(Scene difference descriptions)
[Start of section]

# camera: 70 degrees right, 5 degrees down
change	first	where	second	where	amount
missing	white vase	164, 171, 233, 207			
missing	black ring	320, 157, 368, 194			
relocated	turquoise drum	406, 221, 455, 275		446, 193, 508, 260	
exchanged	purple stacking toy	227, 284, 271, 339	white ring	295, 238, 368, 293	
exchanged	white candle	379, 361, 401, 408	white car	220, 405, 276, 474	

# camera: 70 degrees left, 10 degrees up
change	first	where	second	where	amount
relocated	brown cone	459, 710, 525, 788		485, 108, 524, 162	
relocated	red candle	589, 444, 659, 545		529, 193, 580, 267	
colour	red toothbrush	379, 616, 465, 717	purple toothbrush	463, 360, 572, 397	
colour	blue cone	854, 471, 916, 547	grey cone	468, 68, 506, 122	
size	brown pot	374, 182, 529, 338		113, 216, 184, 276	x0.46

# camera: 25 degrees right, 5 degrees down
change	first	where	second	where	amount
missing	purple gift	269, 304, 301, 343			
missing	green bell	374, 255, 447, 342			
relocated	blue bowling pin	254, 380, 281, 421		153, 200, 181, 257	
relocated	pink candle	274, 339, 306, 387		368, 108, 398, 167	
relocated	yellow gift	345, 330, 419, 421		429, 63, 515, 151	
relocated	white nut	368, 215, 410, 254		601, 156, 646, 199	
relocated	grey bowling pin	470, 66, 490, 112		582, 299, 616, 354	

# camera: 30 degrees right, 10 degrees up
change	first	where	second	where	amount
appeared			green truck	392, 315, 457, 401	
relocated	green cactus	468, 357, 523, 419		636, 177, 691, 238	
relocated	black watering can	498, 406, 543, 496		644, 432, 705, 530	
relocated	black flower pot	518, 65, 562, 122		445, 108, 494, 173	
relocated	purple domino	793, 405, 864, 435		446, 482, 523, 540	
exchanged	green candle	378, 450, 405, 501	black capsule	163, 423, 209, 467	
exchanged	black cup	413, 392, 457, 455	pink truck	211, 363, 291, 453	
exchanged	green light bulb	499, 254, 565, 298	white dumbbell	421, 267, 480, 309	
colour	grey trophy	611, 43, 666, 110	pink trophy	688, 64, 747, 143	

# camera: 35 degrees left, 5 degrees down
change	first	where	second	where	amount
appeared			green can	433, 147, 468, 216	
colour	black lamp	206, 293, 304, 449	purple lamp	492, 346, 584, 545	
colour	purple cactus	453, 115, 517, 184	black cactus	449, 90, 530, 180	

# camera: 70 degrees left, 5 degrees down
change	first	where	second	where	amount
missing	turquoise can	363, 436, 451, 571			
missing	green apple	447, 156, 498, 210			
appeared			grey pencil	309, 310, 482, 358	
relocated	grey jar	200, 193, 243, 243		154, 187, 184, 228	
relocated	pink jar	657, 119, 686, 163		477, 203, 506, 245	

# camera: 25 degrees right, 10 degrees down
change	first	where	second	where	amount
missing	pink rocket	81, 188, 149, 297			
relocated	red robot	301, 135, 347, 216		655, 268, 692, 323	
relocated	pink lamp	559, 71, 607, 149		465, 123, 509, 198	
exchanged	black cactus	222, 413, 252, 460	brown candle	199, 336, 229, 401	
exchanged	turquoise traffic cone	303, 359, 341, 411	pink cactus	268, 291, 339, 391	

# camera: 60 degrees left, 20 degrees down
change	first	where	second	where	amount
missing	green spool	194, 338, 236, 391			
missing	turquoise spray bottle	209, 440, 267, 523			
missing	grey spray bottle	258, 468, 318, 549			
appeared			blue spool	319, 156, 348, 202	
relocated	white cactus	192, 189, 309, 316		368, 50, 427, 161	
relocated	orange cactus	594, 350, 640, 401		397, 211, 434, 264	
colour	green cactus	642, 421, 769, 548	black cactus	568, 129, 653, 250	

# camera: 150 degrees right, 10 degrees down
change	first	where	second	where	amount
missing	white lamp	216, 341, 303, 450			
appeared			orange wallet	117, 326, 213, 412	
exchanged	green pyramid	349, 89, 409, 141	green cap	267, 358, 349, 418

[End of section]

- **WORK INSTRUCTIONS**
The required output is the stretch of entries above from the line containing "171, 233, 207" through the line containing "238, 368, 293", reproduced exactly.

- **THE COMPLETED TASK**
missing	white vase	164, 171, 233, 207			
missing	black ring	320, 157, 368, 194			
relocated	turquoise drum	406, 221, 455, 275		446, 193, 508, 260	
exchanged	purple stacking toy	227, 284, 271, 339	white ring	295, 238, 368, 293	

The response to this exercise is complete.